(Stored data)
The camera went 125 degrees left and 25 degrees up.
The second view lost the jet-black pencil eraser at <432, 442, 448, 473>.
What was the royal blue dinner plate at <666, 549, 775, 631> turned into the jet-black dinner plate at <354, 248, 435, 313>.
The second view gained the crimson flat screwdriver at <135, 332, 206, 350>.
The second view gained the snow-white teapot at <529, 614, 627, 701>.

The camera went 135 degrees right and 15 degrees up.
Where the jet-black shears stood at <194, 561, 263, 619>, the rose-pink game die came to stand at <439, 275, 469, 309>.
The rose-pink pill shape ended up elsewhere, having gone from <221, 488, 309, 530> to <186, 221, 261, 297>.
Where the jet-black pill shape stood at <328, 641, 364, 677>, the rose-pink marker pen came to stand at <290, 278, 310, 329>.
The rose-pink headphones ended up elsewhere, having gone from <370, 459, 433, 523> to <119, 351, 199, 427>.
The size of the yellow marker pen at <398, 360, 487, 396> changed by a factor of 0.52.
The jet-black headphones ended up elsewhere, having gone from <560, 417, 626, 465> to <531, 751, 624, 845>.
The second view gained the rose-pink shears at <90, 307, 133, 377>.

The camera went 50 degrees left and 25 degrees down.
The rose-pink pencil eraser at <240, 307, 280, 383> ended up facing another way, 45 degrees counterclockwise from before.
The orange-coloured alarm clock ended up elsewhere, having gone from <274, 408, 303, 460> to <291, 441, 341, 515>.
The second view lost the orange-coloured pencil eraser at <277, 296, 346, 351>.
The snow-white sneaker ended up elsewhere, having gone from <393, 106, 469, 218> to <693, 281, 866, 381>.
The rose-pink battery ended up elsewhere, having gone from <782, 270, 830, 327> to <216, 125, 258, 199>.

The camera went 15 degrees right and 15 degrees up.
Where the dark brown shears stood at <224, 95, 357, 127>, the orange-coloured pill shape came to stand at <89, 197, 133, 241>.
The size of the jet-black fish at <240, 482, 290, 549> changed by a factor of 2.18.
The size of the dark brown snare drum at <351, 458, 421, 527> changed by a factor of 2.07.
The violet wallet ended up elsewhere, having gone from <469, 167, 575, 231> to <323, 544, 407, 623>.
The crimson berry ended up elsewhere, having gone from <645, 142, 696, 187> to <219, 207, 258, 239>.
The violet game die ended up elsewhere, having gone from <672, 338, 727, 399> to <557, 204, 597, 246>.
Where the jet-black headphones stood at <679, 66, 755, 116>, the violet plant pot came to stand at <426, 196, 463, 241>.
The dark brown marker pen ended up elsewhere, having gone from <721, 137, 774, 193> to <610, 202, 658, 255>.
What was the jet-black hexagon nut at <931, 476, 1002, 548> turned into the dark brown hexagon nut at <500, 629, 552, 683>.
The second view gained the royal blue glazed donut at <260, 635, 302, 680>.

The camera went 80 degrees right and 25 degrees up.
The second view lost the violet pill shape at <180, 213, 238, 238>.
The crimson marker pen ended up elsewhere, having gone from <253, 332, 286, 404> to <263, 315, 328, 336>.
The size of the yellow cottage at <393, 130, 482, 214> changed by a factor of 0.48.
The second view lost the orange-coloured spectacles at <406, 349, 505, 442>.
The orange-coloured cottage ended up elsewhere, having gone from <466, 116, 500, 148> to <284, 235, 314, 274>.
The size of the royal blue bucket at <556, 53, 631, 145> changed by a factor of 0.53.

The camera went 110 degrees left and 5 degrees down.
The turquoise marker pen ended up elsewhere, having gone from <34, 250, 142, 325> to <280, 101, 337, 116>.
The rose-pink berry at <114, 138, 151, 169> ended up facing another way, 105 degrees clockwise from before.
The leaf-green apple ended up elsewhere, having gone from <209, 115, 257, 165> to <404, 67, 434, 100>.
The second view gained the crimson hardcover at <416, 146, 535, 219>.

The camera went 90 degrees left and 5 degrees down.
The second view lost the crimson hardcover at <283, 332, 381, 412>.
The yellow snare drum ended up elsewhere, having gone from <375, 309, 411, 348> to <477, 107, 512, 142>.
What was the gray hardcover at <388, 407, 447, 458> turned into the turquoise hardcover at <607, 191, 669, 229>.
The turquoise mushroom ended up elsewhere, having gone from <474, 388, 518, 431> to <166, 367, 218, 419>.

## The task
Write down, word for word, the lines above from the one containing "The snow-white sneaker" through the one containing "The dark brown marker", both ends included.

## Solution for this exercise
The snow-white sneaker ended up elsewhere, having gone from <393, 106, 469, 218> to <693, 281, 866, 381>.
The rose-pink battery ended up elsewhere, having gone from <782, 270, 830, 327> to <216, 125, 258, 199>.

The camera went 15 degrees right and 15 degrees up.
Where the dark brown shears stood at <224, 95, 357, 127>, the orange-coloured pill shape came to stand at <89, 197, 133, 241>.
The size of the jet-black fish at <240, 482, 290, 549> changed by a factor of 2.18.
The size of the dark brown snare drum at <351, 458, 421, 527> changed by a factor of 2.07.
The violet wallet ended up elsewhere, having gone from <469, 167, 575, 231> to <323, 544, 407, 623>.
The crimson berry ended up elsewhere, having gone from <645, 142, 696, 187> to <219, 207, 258, 239>.
The violet game die ended up elsewhere, having gone from <672, 338, 727, 399> to <557, 204, 597, 246>.
Where the jet-black headphones stood at <679, 66, 755, 116>, the violet plant pot came to stand at <426, 196, 463, 241>.
The dark brown marker pen ended up elsewhere, having gone from <721, 137, 774, 193> to <610, 202, 658, 255>.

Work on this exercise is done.